Using the listing below, show all lines that hold the word "moved".

_ _ _

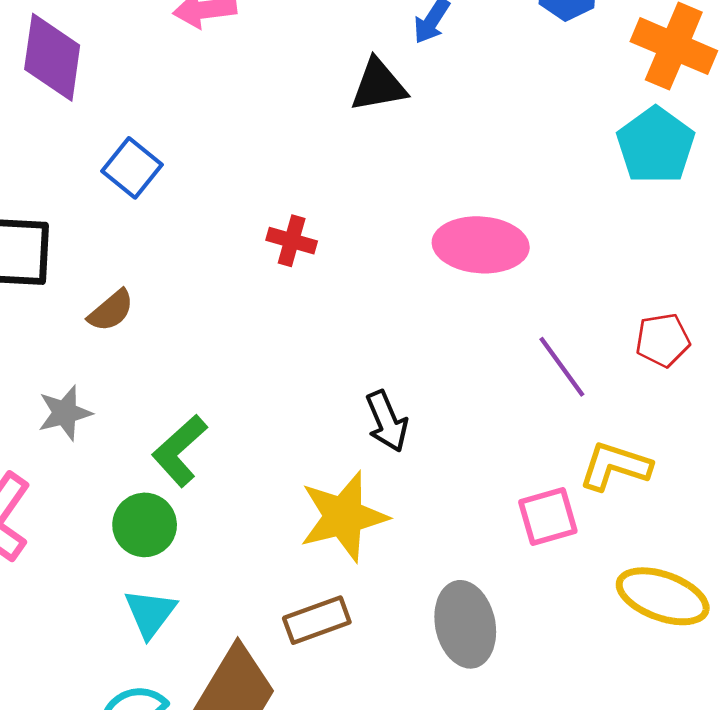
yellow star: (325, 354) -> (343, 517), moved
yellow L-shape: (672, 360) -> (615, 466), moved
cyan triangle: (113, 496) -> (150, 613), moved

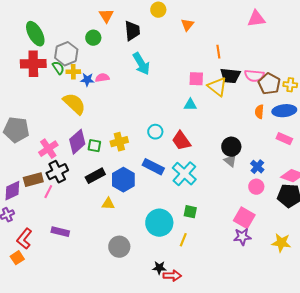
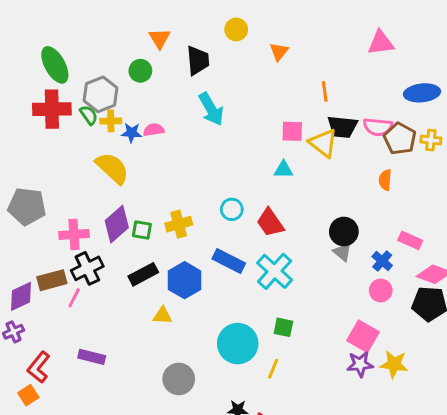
blue ellipse: (284, 111) -> (422, 93), moved
pink rectangle: (284, 139) -> (410, 240), moved
pink cross: (48, 149) -> (74, 234), turned 30
yellow star: (281, 243) -> (394, 364), moved

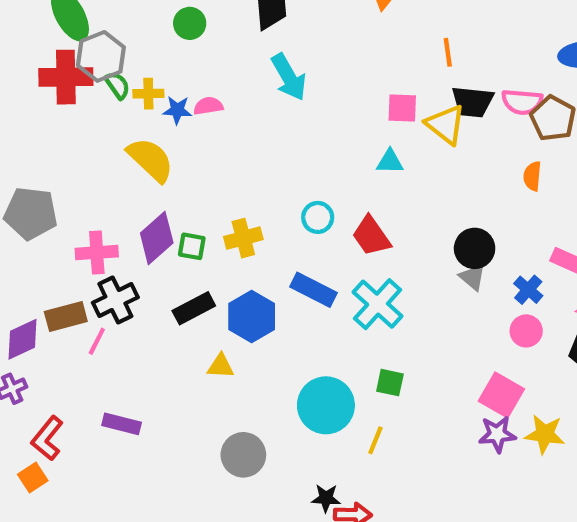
gray hexagon: (101, 94) -> (101, 56), moved

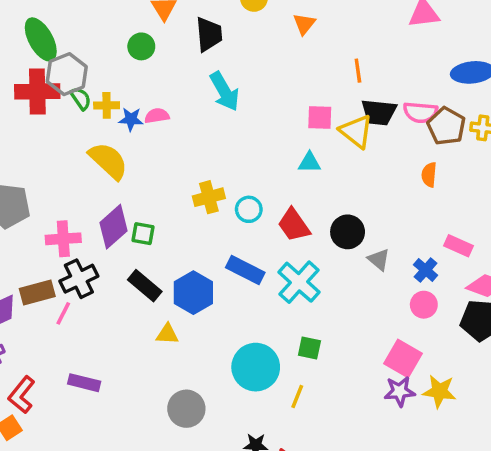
yellow cross: (243, 238) -> (209, 197), moved
black circle: (475, 248) -> (348, 232), moved
black rectangle: (194, 308) -> (145, 286), turned 68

_ _ _

Answer section >>
yellow star: (325, 354) -> (343, 517), moved
yellow L-shape: (672, 360) -> (615, 466), moved
cyan triangle: (113, 496) -> (150, 613), moved
blue ellipse: (284, 111) -> (422, 93), moved
pink rectangle: (284, 139) -> (410, 240), moved
yellow star: (281, 243) -> (394, 364), moved
gray hexagon: (101, 94) -> (101, 56), moved
yellow cross: (243, 238) -> (209, 197), moved
black circle: (475, 248) -> (348, 232), moved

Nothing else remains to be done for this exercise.